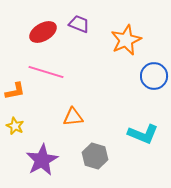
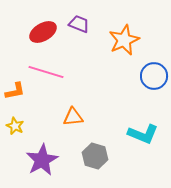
orange star: moved 2 px left
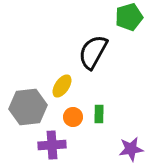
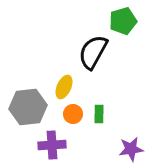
green pentagon: moved 6 px left, 4 px down
yellow ellipse: moved 2 px right, 1 px down; rotated 10 degrees counterclockwise
orange circle: moved 3 px up
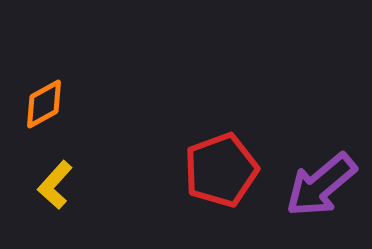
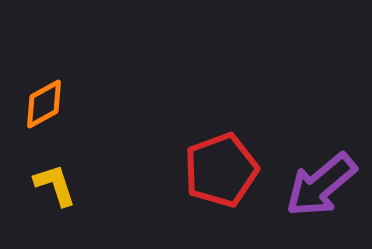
yellow L-shape: rotated 120 degrees clockwise
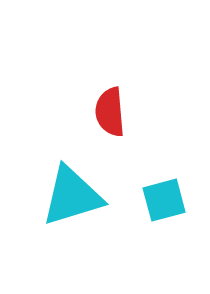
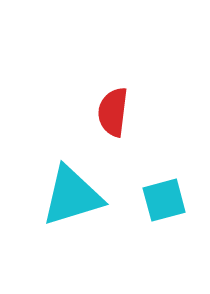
red semicircle: moved 3 px right; rotated 12 degrees clockwise
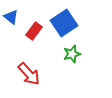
****
→ **Exercise description**: From the entries, copy out each line containing the word "moved".

→ **Reply**:
orange star: moved 2 px left
green pentagon: moved 6 px left, 4 px down
yellow ellipse: moved 2 px right, 1 px down; rotated 10 degrees counterclockwise
orange circle: moved 3 px up
red semicircle: moved 3 px right; rotated 12 degrees clockwise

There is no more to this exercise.